:: ENTRIES PROVIDED ::
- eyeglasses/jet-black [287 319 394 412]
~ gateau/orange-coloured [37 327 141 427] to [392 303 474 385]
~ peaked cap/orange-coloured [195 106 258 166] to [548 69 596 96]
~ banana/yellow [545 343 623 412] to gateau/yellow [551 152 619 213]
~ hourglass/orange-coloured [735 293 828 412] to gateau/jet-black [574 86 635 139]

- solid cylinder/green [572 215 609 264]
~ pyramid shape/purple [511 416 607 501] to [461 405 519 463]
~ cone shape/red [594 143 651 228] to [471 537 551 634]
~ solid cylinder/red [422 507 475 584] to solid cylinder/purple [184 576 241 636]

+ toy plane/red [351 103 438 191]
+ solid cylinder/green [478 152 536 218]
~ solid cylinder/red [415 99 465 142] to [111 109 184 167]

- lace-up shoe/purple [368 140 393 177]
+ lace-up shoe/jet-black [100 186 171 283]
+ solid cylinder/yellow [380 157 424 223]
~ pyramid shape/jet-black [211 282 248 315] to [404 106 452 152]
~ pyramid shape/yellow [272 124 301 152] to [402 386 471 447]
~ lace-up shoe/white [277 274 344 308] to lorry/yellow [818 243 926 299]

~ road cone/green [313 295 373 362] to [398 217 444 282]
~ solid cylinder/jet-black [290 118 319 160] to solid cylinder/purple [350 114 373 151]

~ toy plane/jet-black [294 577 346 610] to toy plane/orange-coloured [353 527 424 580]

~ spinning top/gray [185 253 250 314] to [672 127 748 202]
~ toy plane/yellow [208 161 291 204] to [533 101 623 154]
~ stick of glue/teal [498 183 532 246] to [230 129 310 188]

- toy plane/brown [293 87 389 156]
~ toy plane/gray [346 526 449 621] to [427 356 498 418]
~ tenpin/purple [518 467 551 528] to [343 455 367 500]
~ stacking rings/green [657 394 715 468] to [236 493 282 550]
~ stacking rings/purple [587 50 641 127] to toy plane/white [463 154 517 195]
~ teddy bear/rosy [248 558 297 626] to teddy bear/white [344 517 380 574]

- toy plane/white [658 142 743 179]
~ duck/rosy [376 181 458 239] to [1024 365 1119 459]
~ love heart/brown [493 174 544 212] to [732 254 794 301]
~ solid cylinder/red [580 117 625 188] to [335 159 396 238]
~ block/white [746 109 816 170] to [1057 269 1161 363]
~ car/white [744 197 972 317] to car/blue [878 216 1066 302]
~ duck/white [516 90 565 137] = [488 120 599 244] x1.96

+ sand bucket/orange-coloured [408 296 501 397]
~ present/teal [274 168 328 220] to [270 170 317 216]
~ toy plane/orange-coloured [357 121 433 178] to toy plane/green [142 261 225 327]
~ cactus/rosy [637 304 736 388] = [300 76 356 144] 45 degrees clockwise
:::
**WHAT IS EXPECTED:** Taking the entries above, write out exactly the lines starting with the line containing "[548 69 596 96]" and going on through the line containing "152 619 213]", both included, and nothing else.

**SOLUTION TO THIS EXERCISE:**
~ peaked cap/orange-coloured [195 106 258 166] to [548 69 596 96]
~ banana/yellow [545 343 623 412] to gateau/yellow [551 152 619 213]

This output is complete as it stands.